### DATA SECTION:
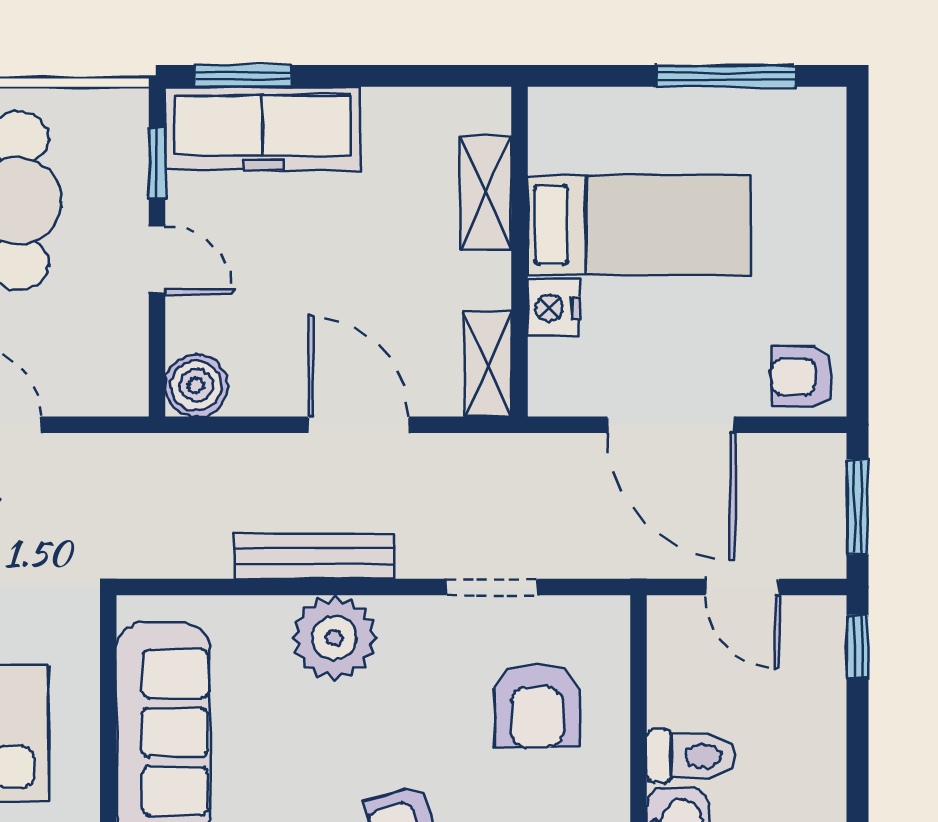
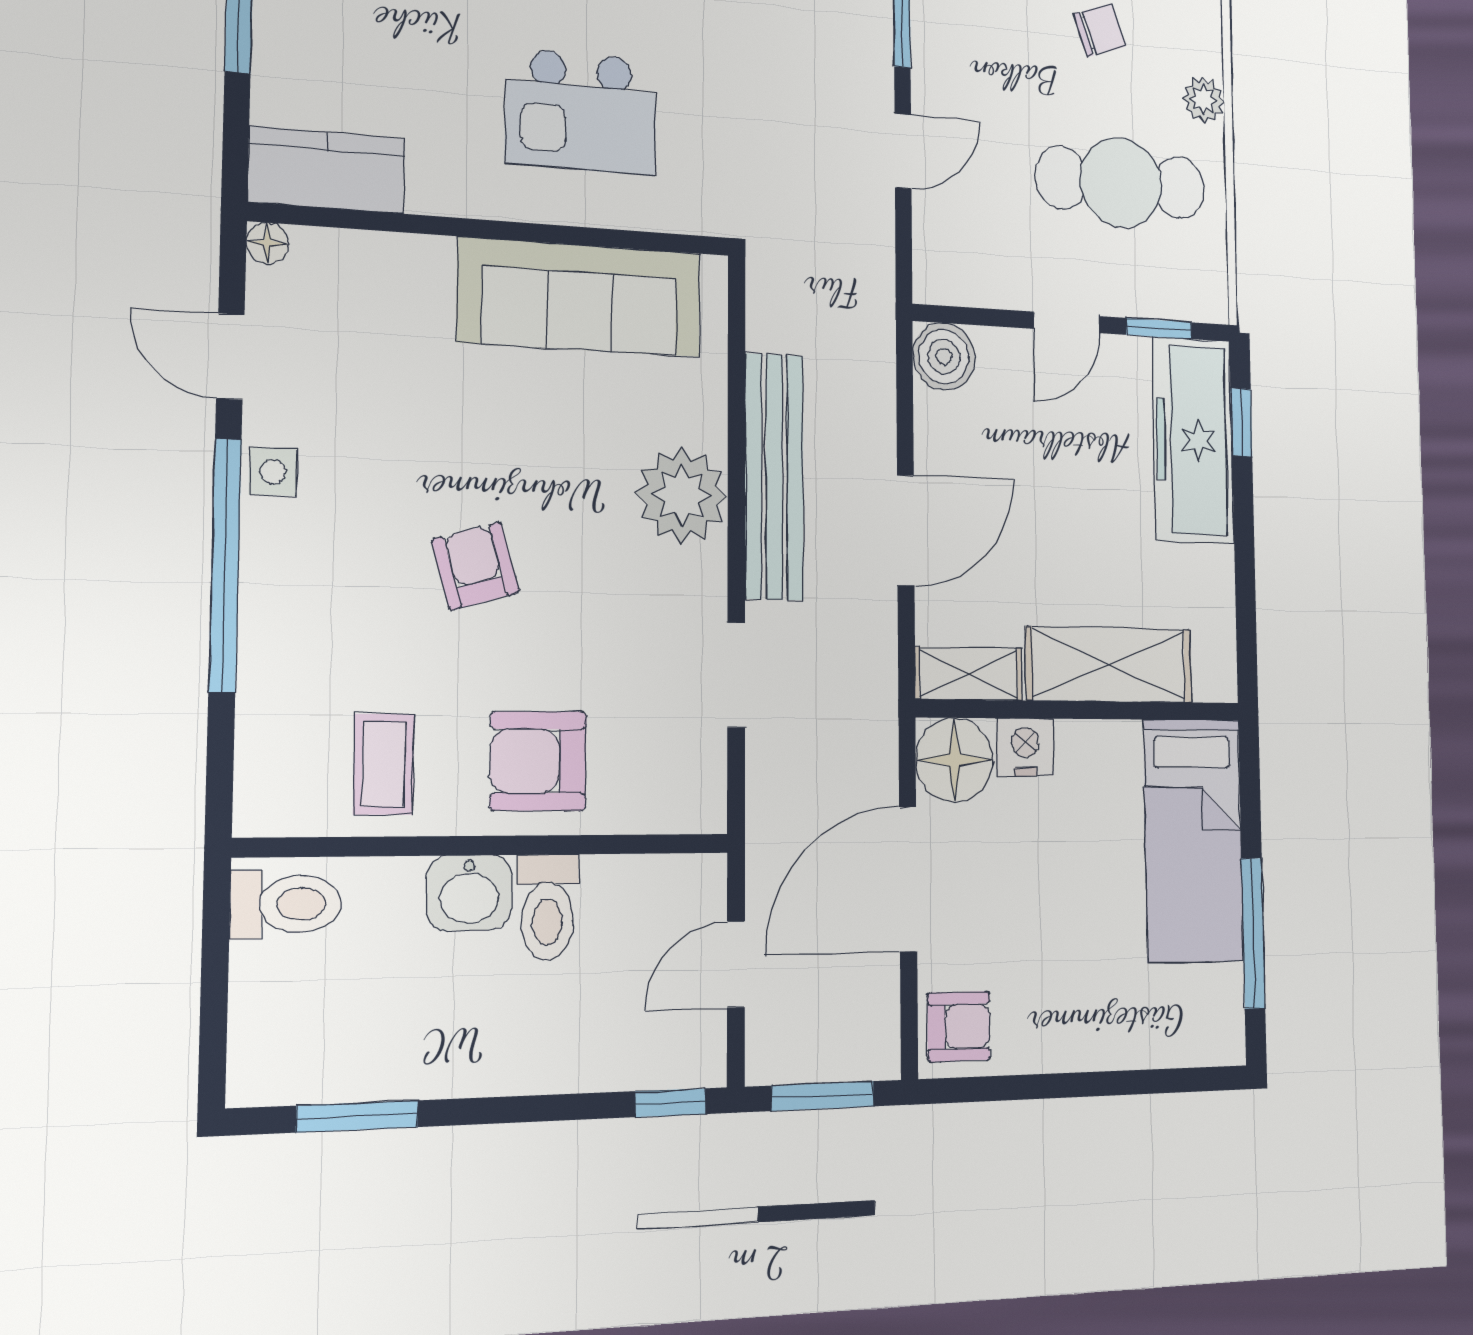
window: (243, 76) -> (1241, 422), width x0.67
shelving: (486, 193) -> (1109, 665), width x1.50, depth x1.33
bed: (639, 225) -> (1193, 840), moved
armchair: (802, 377) -> (959, 1026), turned 90
floor lamp: (566, 379) -> (954, 760), added
bench: (314, 556) -> (774, 476), width x1.37, depth x1.21
armchair: (537, 705) -> (538, 761), moved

### JOB:
Please repeat the lines above exactly, beginning with the line that contains "shelving: (486, 193)" and ending with the final one.

### SOLUTION:
shelving: (486, 193) -> (1109, 665), width x1.50, depth x1.33
bed: (639, 225) -> (1193, 840), moved
armchair: (802, 377) -> (959, 1026), turned 90
floor lamp: (566, 379) -> (954, 760), added
bench: (314, 556) -> (774, 476), width x1.37, depth x1.21
armchair: (537, 705) -> (538, 761), moved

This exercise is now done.